[Start of Attachment]

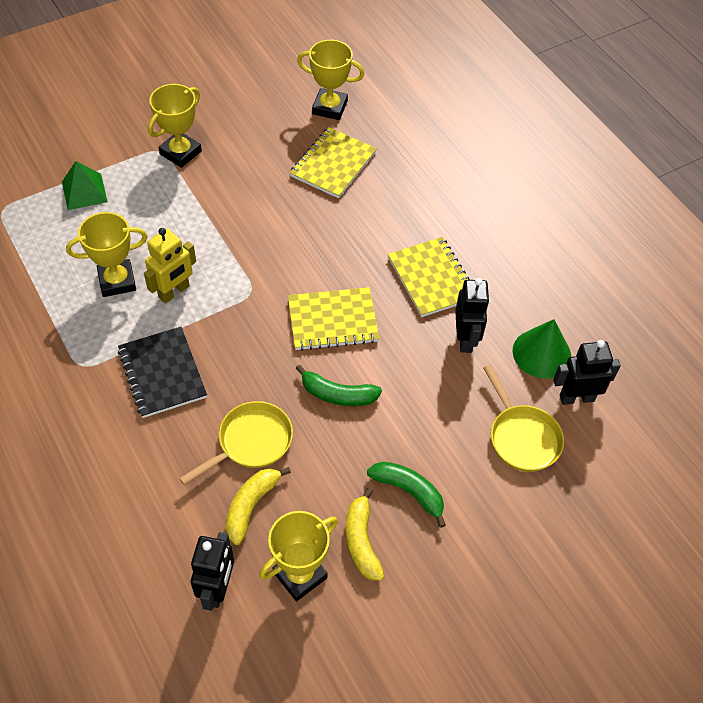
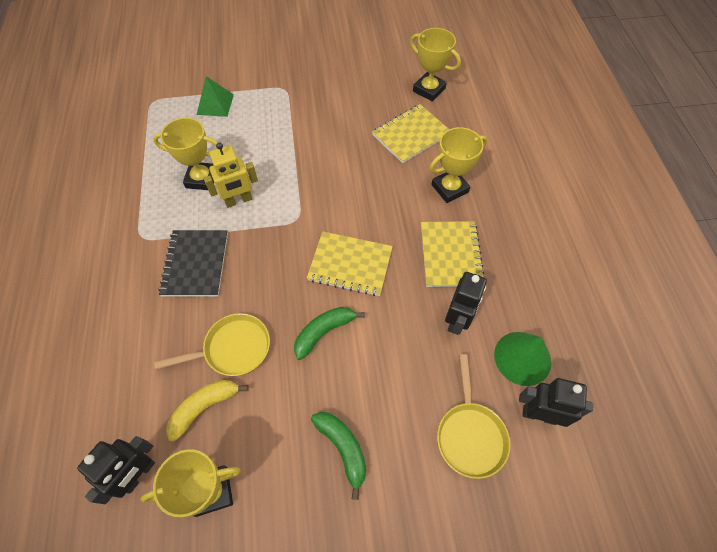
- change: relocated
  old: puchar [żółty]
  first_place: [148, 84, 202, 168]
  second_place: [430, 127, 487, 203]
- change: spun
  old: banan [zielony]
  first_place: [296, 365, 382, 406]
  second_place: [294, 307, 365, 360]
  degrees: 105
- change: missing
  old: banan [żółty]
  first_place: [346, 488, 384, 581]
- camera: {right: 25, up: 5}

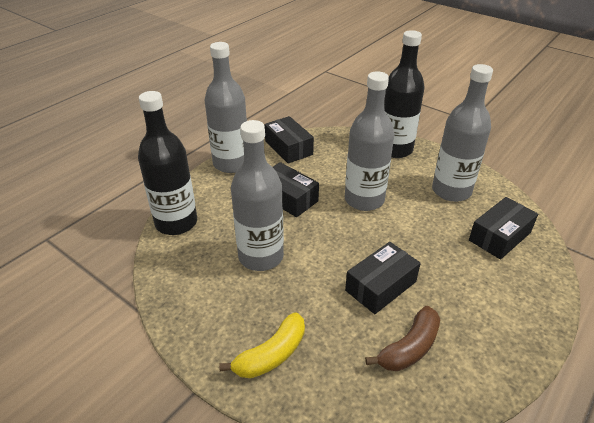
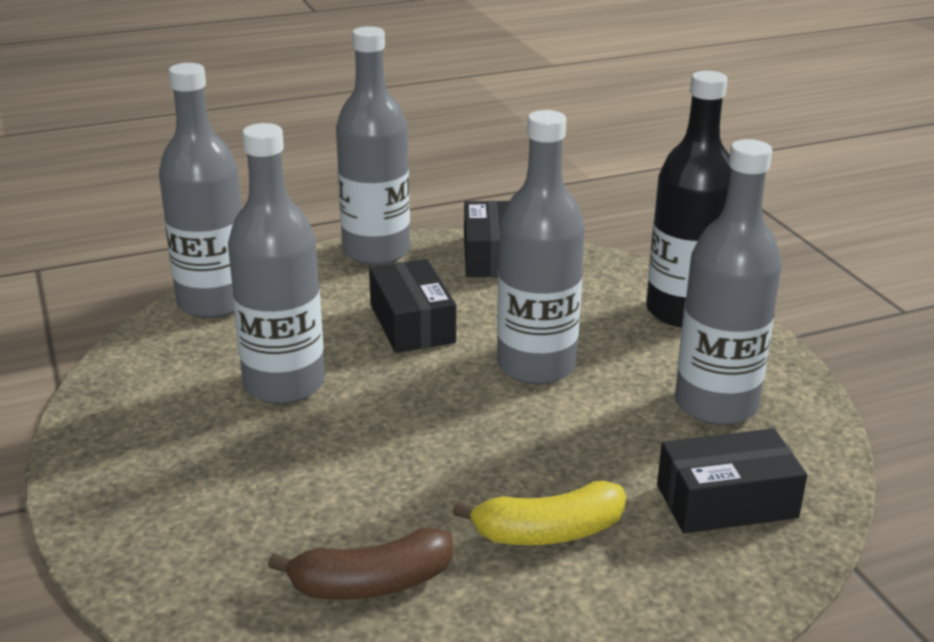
- change: colour
  old: butelka [czarny]
  new: butelka [szary]
  first_place: [138, 91, 197, 235]
  second_place: [159, 63, 242, 318]
- change: missing
  old: pudełko [czarny]
  first_place: [345, 242, 421, 314]
- change: relocated
  old: banan [żółty]
  first_place: [219, 312, 305, 378]
  second_place: [452, 481, 626, 545]
- camera: {right: 30, up: -10}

[End of Attachment]

-- WORK INSTRUCTIONS --
Write out again, exactly, the lines from the one holding "second_place: [452, 481, 626, 545]" through the end of the listing, with both ends included.

-- THE ANSWER --
  second_place: [452, 481, 626, 545]
- camera: {right: 30, up: -10}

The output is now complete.